━━━━━ The data ━━━━━

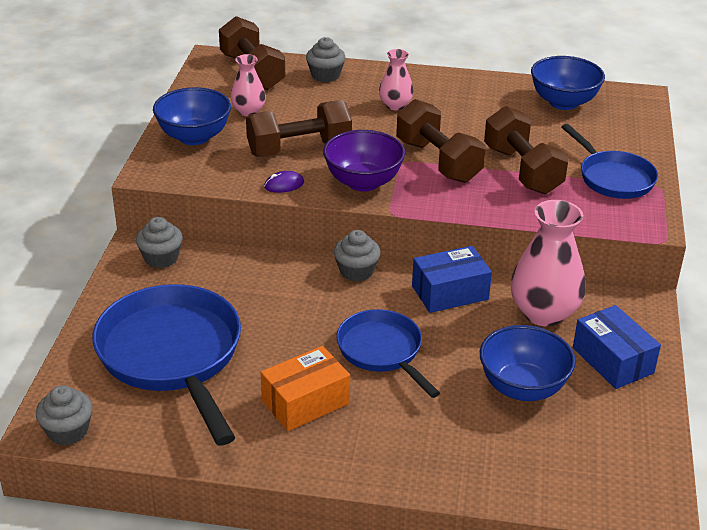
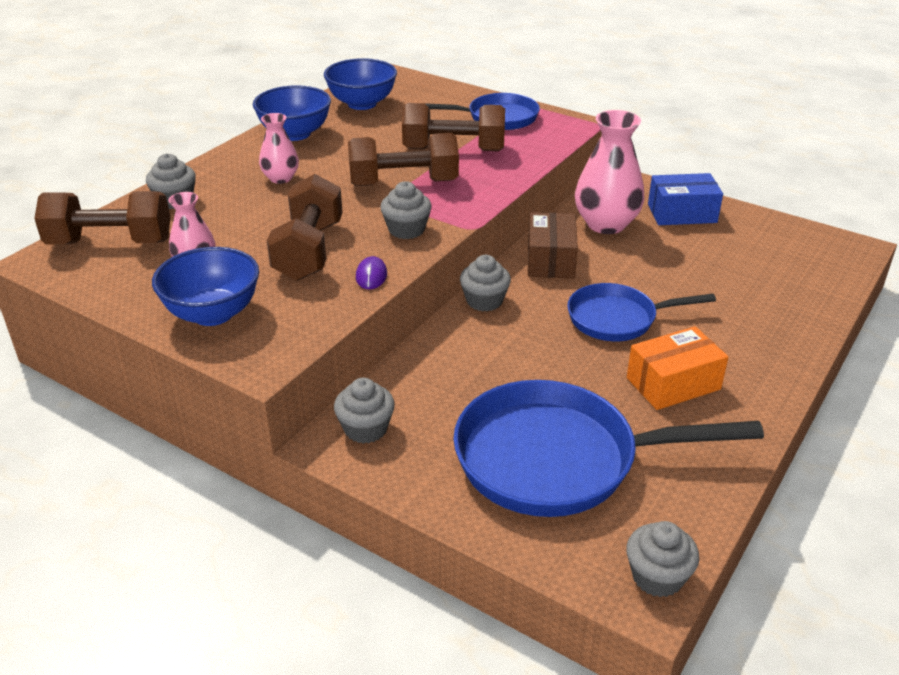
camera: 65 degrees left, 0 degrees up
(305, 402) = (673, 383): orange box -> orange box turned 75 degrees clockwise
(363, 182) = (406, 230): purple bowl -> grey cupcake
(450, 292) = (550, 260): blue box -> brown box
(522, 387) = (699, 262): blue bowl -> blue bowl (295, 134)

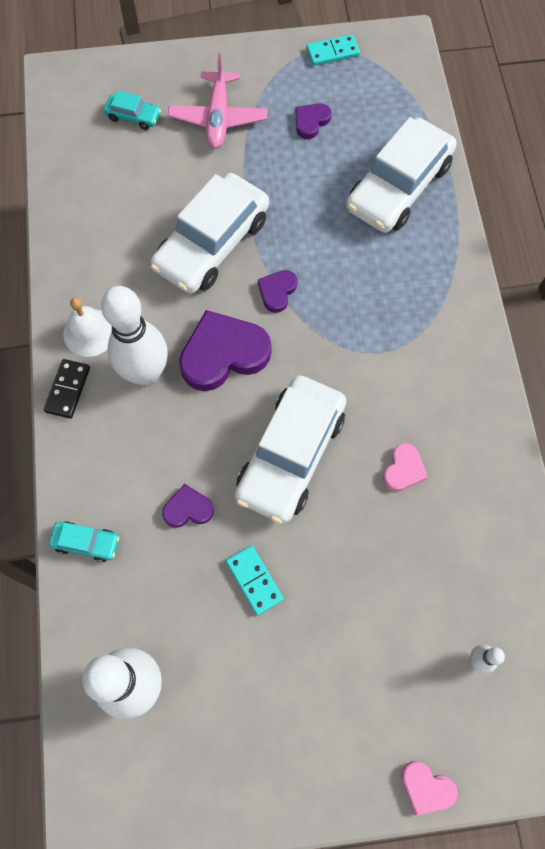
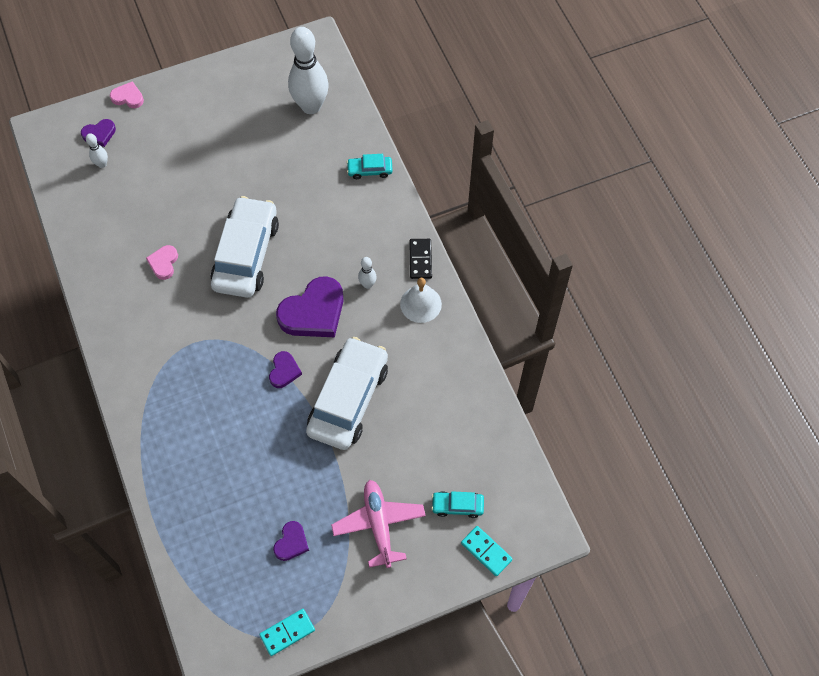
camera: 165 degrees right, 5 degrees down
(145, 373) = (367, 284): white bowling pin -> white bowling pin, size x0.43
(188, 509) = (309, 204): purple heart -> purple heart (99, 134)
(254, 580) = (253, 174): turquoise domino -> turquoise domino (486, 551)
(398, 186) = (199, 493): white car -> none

━━━━━

Exercise requirements -> Which of the lines above hold the word "blue"? Copy each one.

Solved problem ->
(450, 292) = (550, 260): blue box -> brown box
(522, 387) = (699, 262): blue bowl -> blue bowl (295, 134)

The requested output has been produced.